For this exercise, output the entries below exactly from the line that holds "building: none -> [175,338,347,465]" to the line that holds "building: [336,309,374,342] -> none", both ends included. No pictures belong in the copy.

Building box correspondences

--- START ---

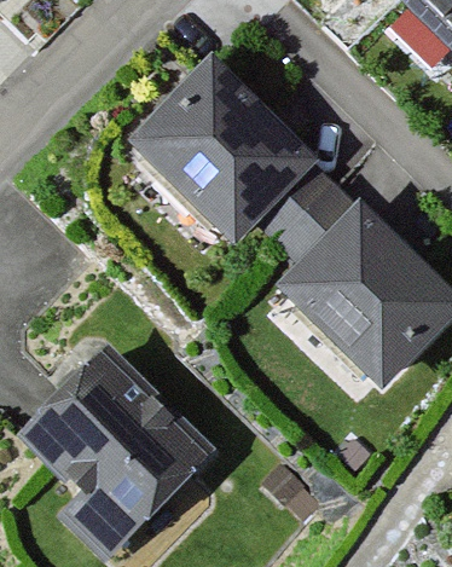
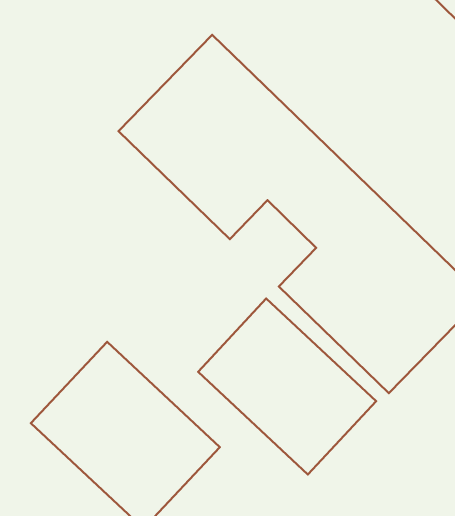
building: none -> [198,299,376,475]

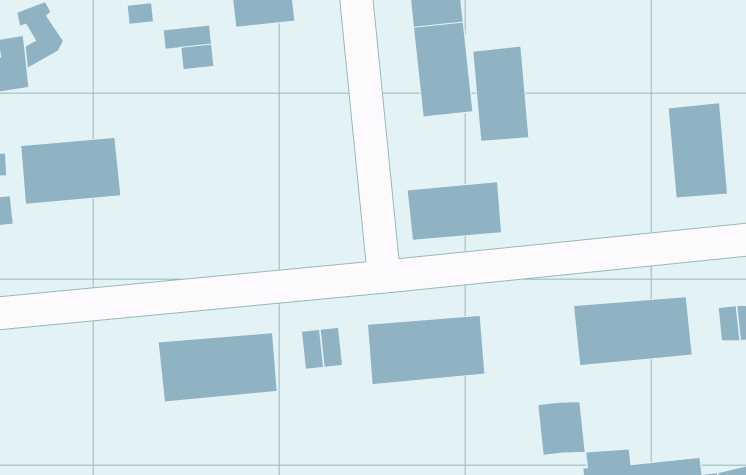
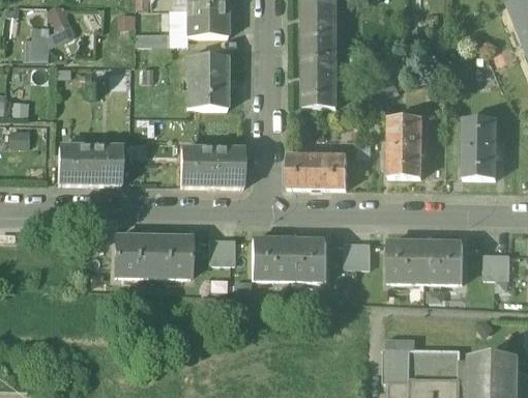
building: [472,46,529,141] -> [389,117,422,177]
building: none -> [187,56,227,109]
building: [21,137,121,204] -> [58,145,121,184]
building: none -> [180,147,243,187]
building: [538,402,585,455] -> [345,240,373,275]

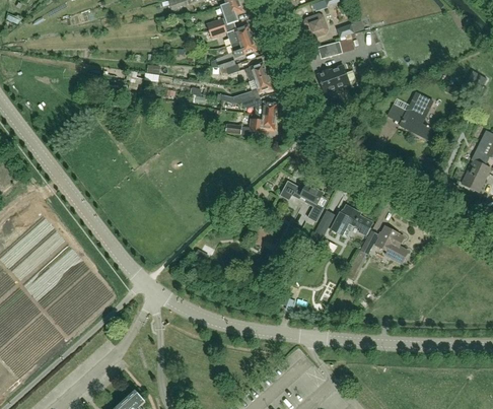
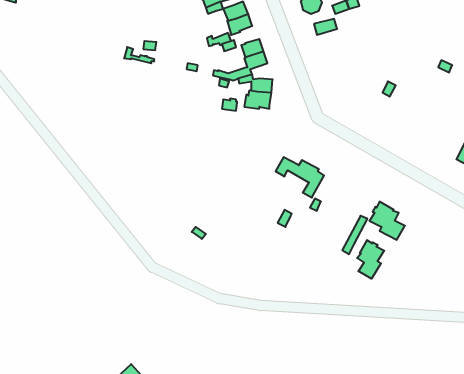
building: [316,65,351,94] -> none
building: [400,92,435,141] -> none
building: [331,206,371,238] -> none
building: none -> [357,240,384,279]

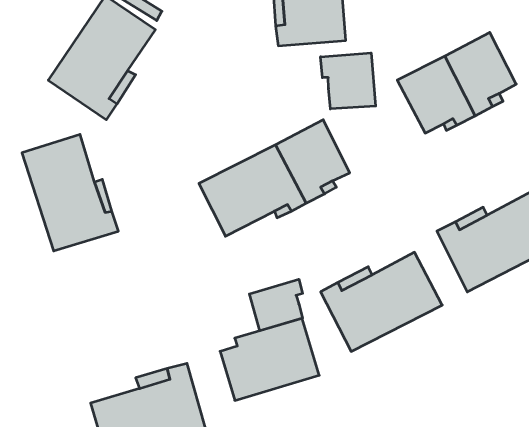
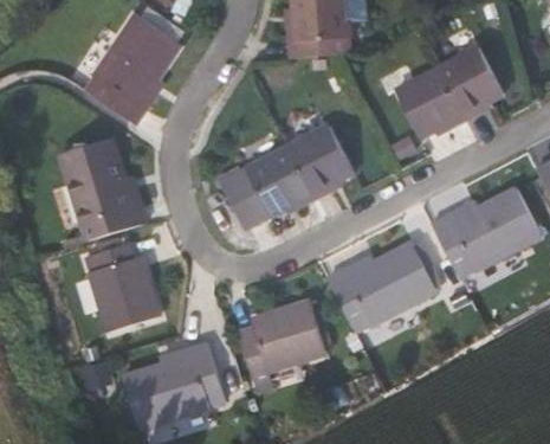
building: [321,53,376,109] -> none
building: none -> [84,244,158,332]
building: [249,279,303,331] -> none

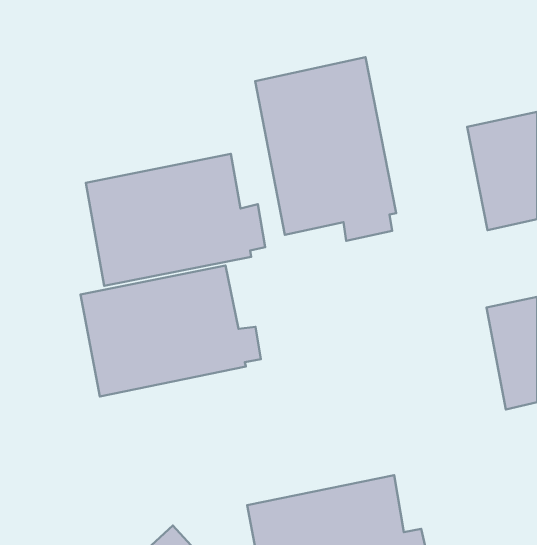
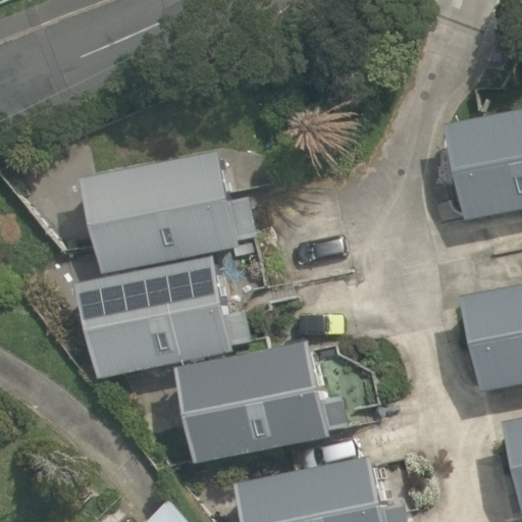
building: [255,57,396,241] -> none
building: none -> [175,338,347,465]

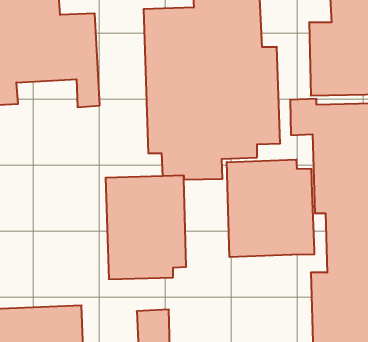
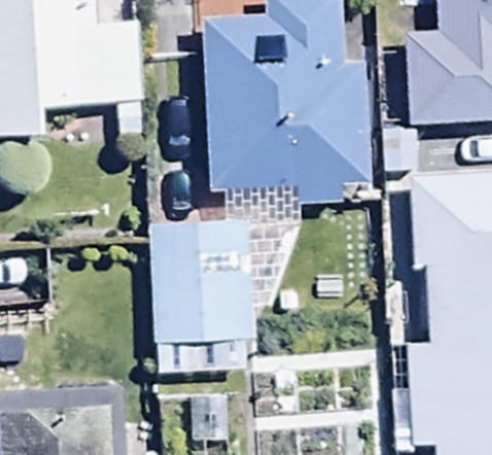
building: [227,159,314,257] -> none

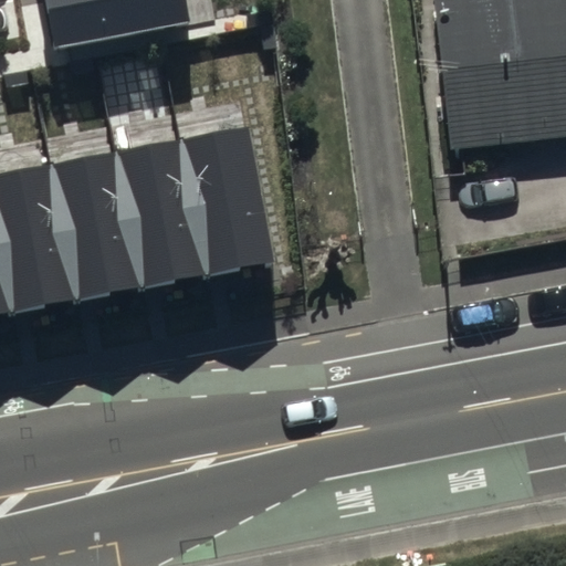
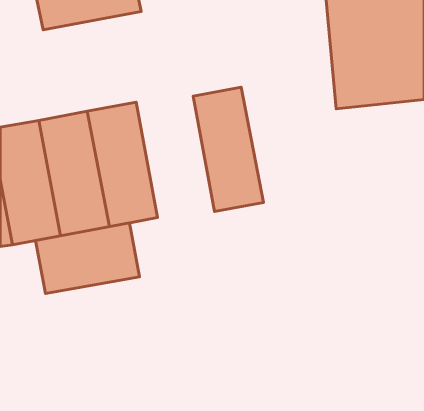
building: [181,124,275,290] -> [193,87,264,212]
building: none -> [36,223,139,294]

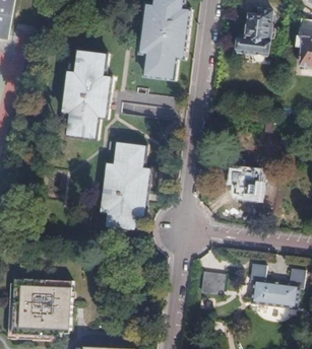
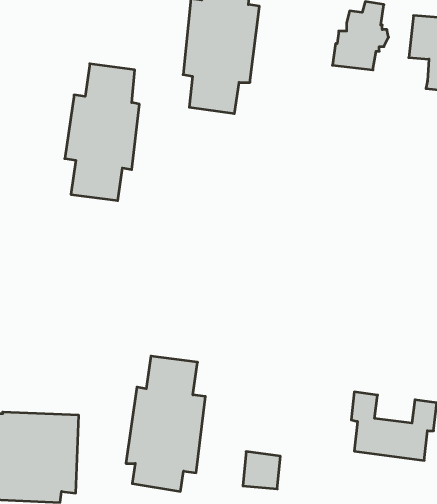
building: [100,140,151,228] -> [126,356,205,491]
building: [229,157,258,197] -> none
building: [199,269,224,293] -> [243,452,280,489]

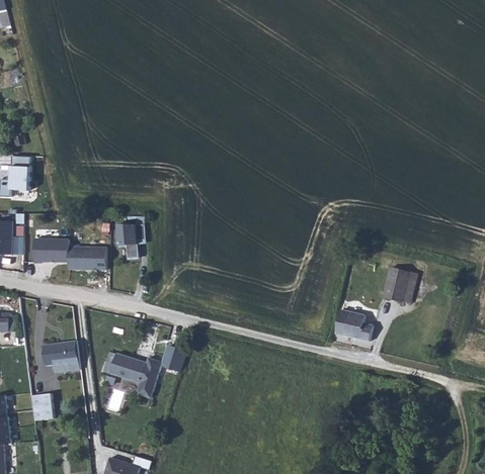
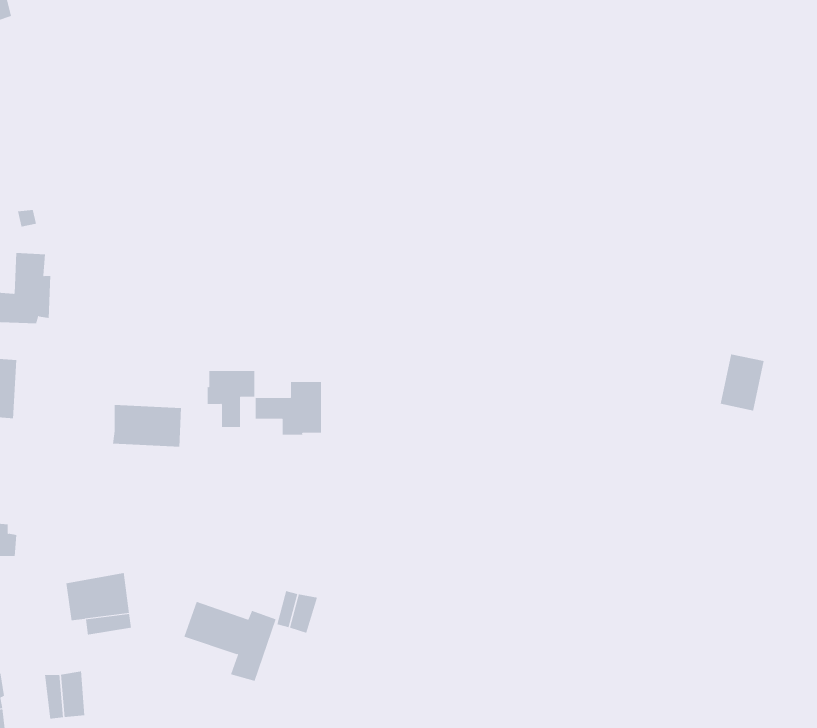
building: none -> [255,381,321,436]
building: [32,234,68,259] -> none
building: [386,267,411,299] -> [720,354,764,411]
building: [336,309,374,342] -> none

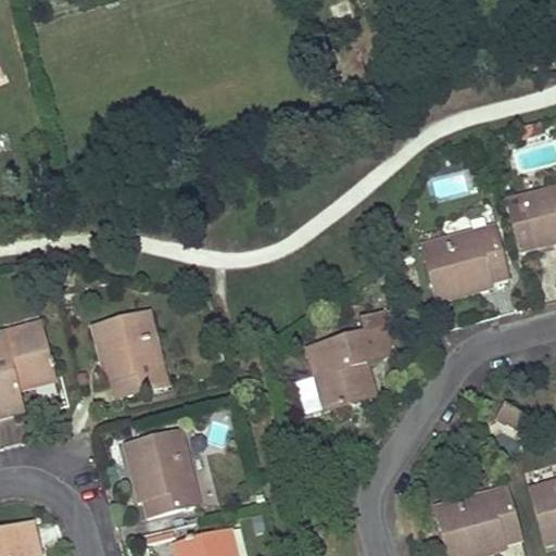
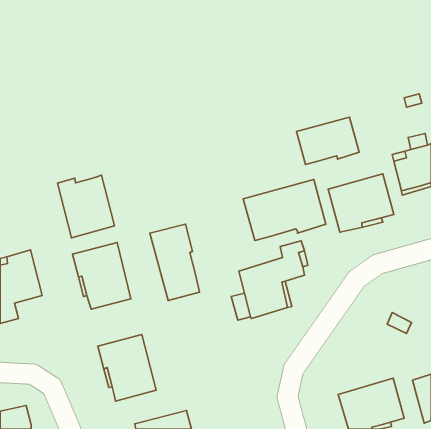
building: none -> [296,117,359,165]
building: none -> [57,175,115,238]
building: none -> [243,179,326,241]
building: none -> [150,224,200,301]

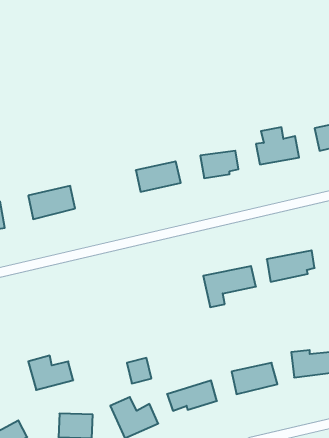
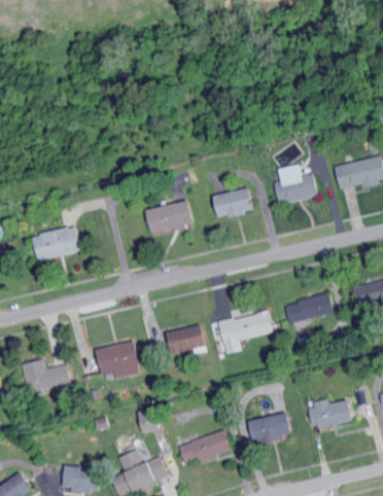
building: none -> [161,325,202,355]
building: none -> [94,341,140,379]
building: [28,356,73,390] -> [18,359,65,395]

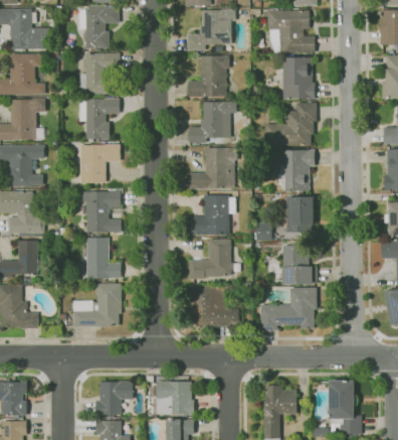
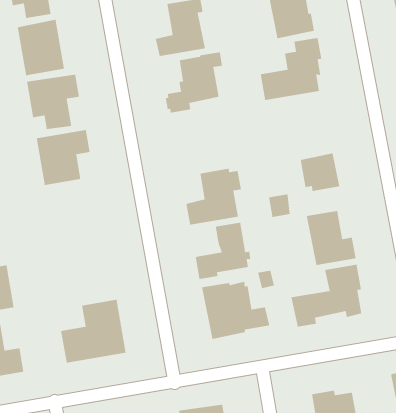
building: [188,147,238,189] -> none
building: [278,149,315,191] -> none
building: [82,190,122,233] -> none
building: [85,237,122,278] -> none

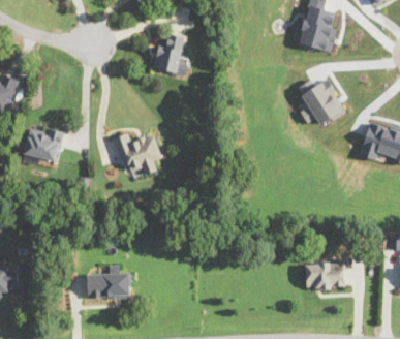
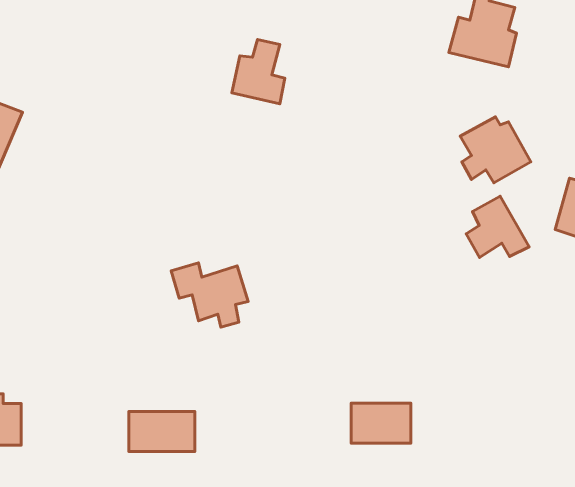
building: [25,128,60,160] -> none
building: [111,132,160,174] -> [171,263,248,327]
building: none -> [466,196,529,257]
building: [304,261,342,287] -> [351,403,411,443]

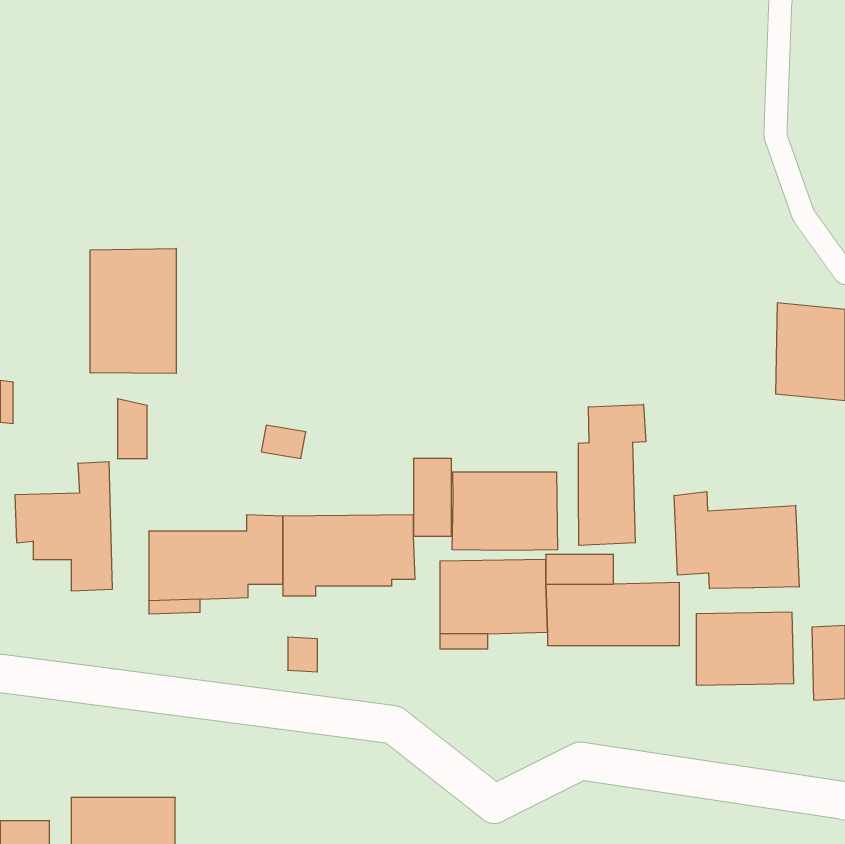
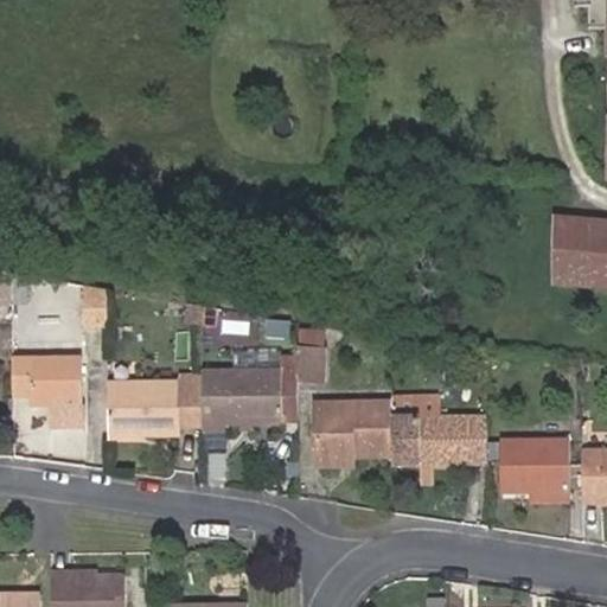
building: [90,248,176,373] -> none
building: [579,404,646,545] -> none
building: [452,472,558,550] -> none
building: [674,492,799,589] -> none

--- END ---

FINISHED EXERCISE:
building: none -> [175,338,347,465]

building: [227,159,314,257] -> none

building: [181,124,275,290] -> [193,87,264,212]
building: none -> [36,223,139,294]

building: [100,140,151,228] -> [126,356,205,491]
building: [229,157,258,197] -> none
building: [199,269,224,293] -> [243,452,280,489]

building: none -> [255,381,321,436]
building: [32,234,68,259] -> none
building: [386,267,411,299] -> [720,354,764,411]
building: [336,309,374,342] -> none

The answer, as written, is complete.